◆ **Task to carry out**:
Output should begin at the line holding "(406, 631) = (614, 506): turquoise" and end at the last line of the entries; print those lines verbatim and no others.

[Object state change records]
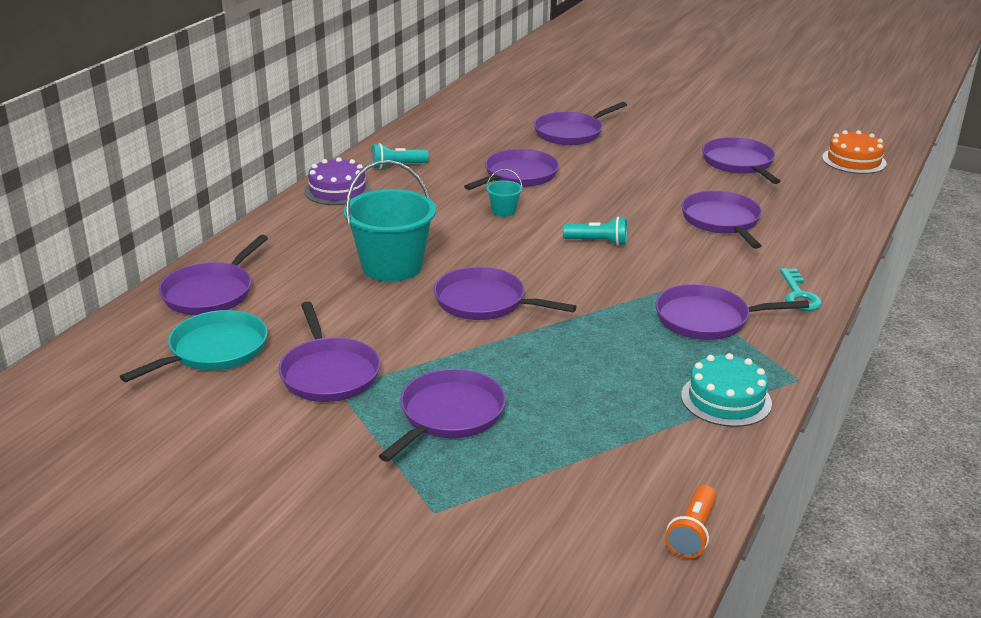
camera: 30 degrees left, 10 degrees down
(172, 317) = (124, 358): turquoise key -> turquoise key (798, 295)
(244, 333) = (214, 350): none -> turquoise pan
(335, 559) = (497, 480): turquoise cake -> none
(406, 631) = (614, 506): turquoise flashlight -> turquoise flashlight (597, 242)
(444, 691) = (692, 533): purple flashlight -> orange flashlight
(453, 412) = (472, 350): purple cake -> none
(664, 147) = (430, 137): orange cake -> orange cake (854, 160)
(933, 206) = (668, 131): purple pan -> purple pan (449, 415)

◆ **Response for this exercise**:
(406, 631) = (614, 506): turquoise flashlight -> turquoise flashlight (597, 242)
(444, 691) = (692, 533): purple flashlight -> orange flashlight
(453, 412) = (472, 350): purple cake -> none
(664, 147) = (430, 137): orange cake -> orange cake (854, 160)
(933, 206) = (668, 131): purple pan -> purple pan (449, 415)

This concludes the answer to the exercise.